Edit difference data:
----

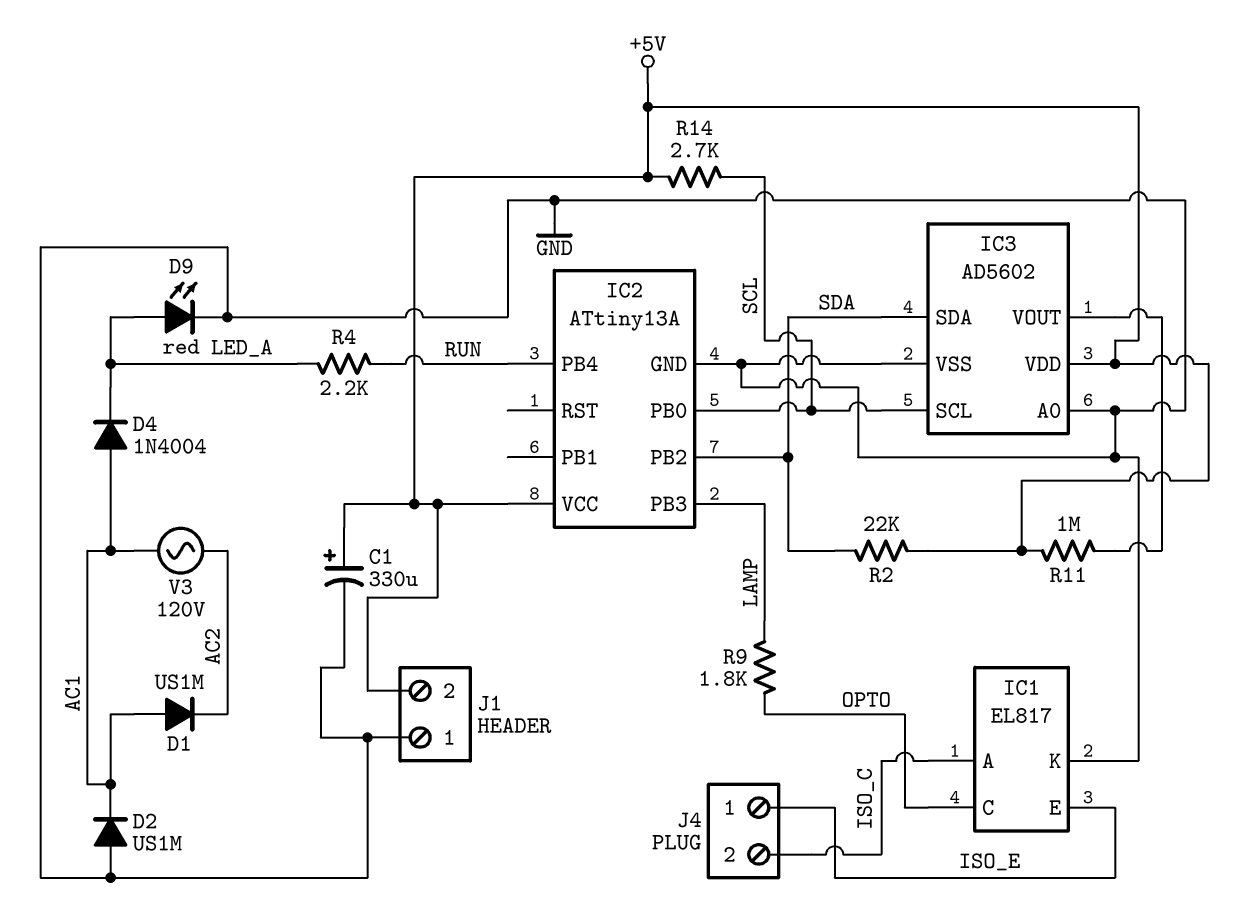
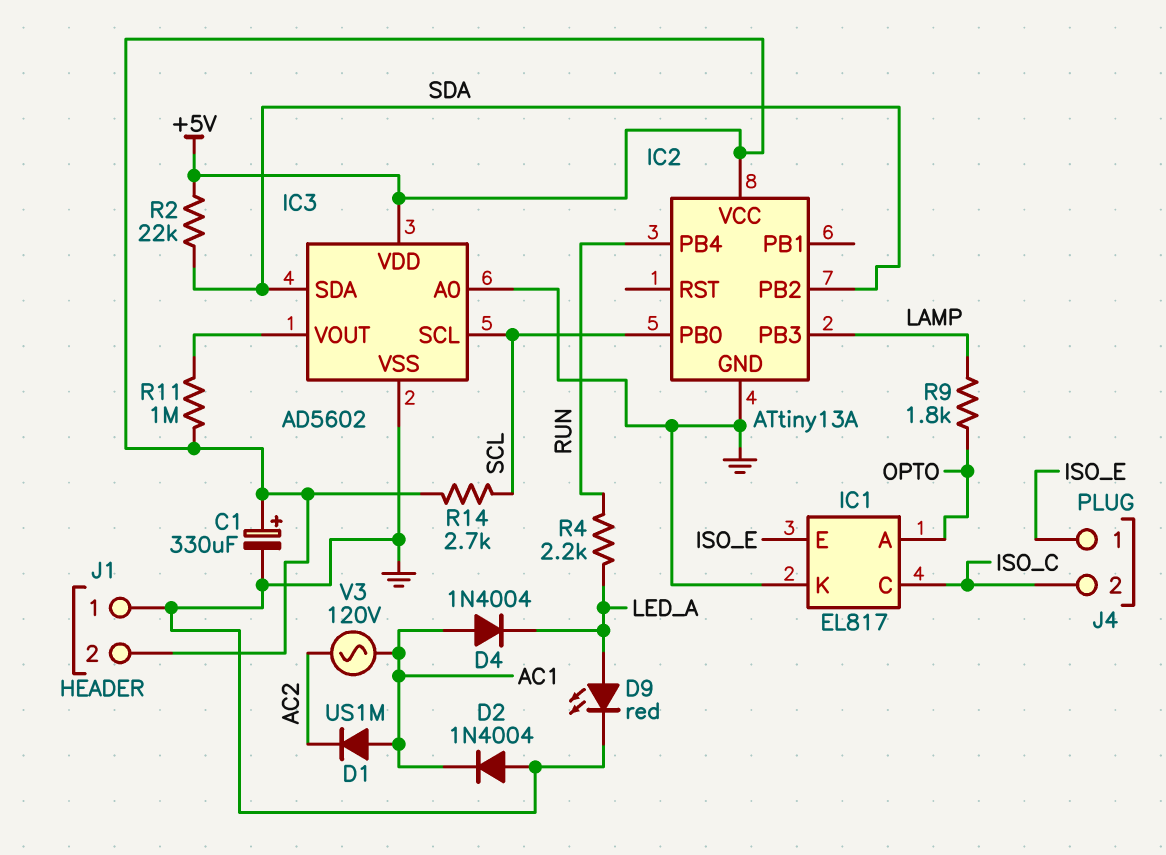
D2: diode US1M (A GND, K AC1) -> diode 1N4004 (A GND, K AC1)
IC1 pin A: ISO_C -> OPTO
IC1 pin C: OPTO -> ISO_C

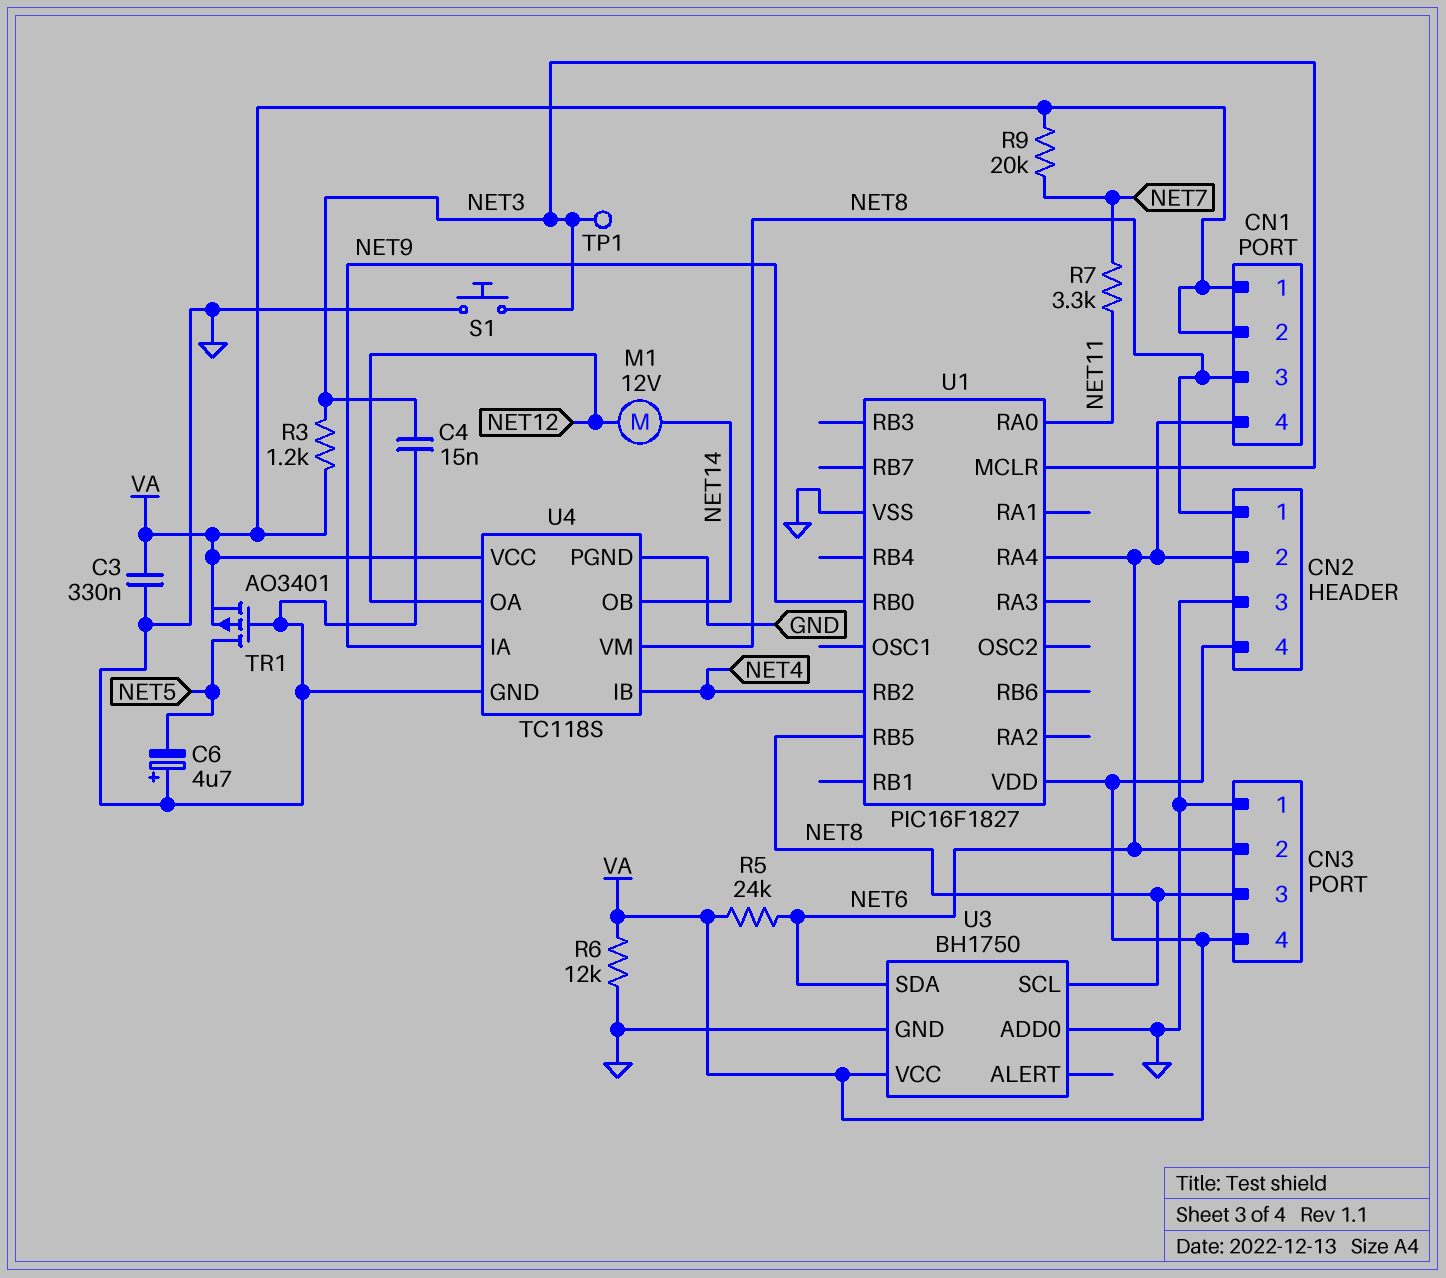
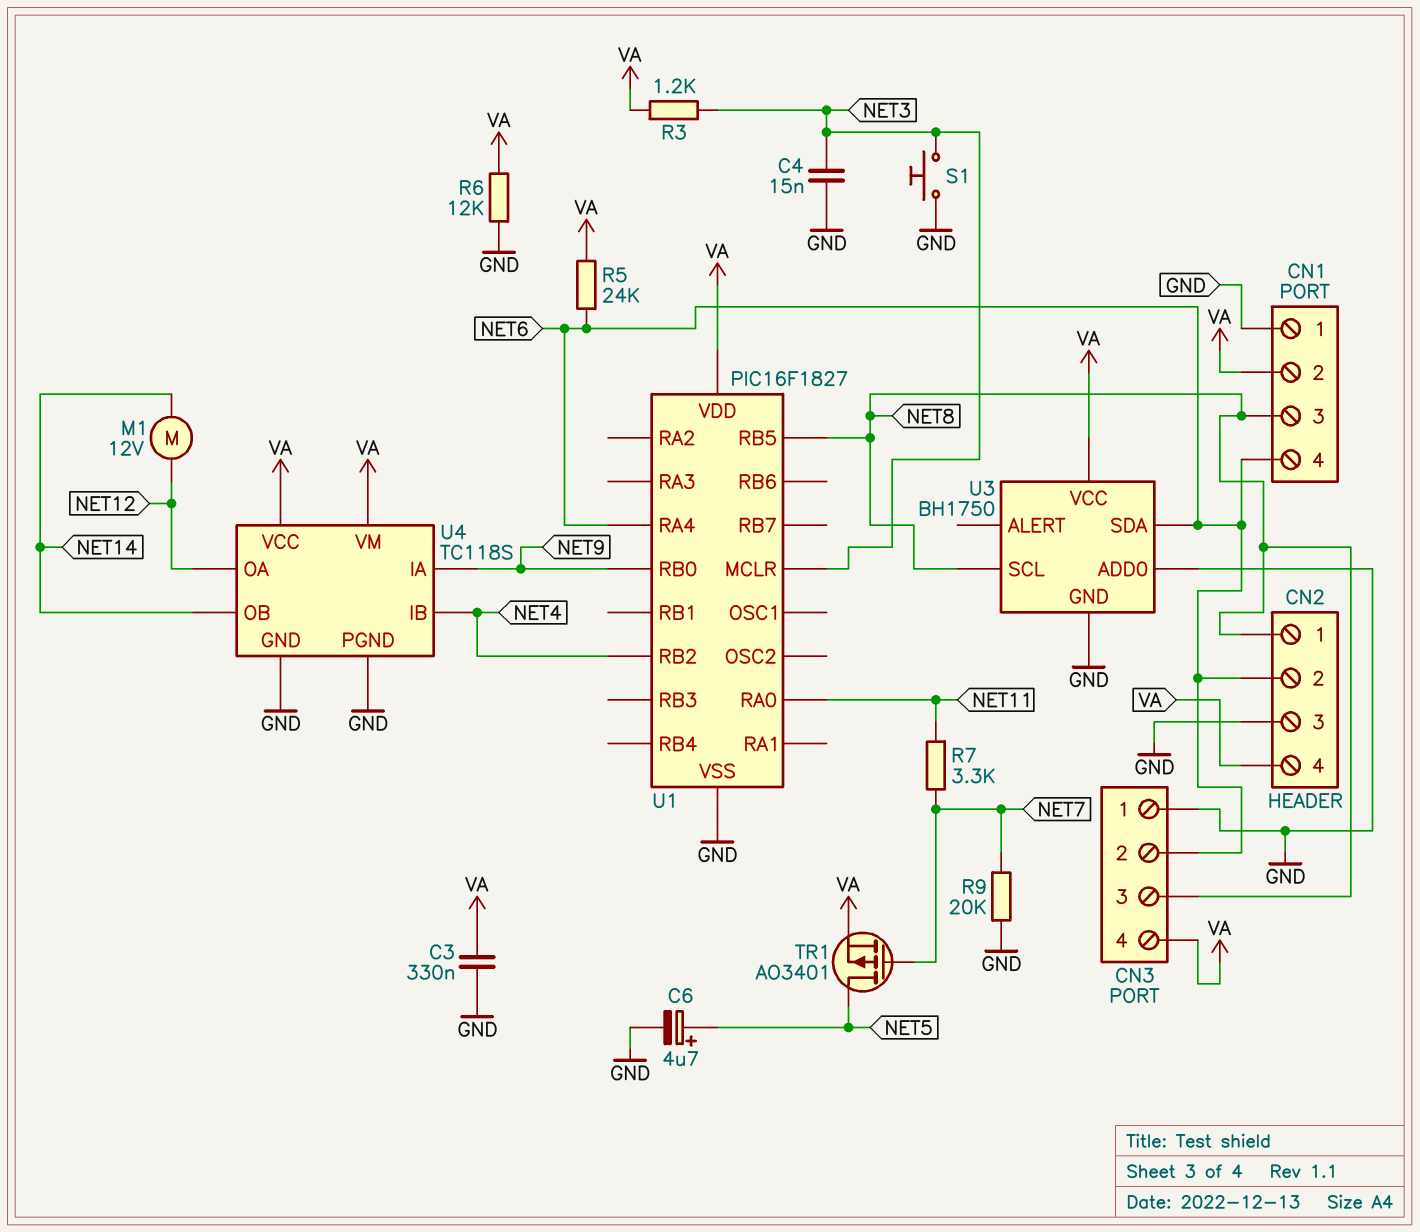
C6: 4.7uF (plus GND, minus NET5) -> 4.7uF (plus NET5, minus GND)
CN1 pin 1: VA -> GND
R9: 20k (NET7, VA) -> 20k (GND, NET7)
TP1: test point (NET3) -> none
TR1: PMOS AO3401 (G GND, D NET5, S VA) -> PMOS AO3401 (G NET7, D NET5, S VA)
U4 pin VM: NET8 -> VA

----

▶ [WORK INSTRUCTIONS]
The "TP1: test point (NET3) -> none" line through the last line above: set these down exactly and add nothing else.

▶ [EXERCISE RESPONSE]
TP1: test point (NET3) -> none
TR1: PMOS AO3401 (G GND, D NET5, S VA) -> PMOS AO3401 (G NET7, D NET5, S VA)
U4 pin VM: NET8 -> VA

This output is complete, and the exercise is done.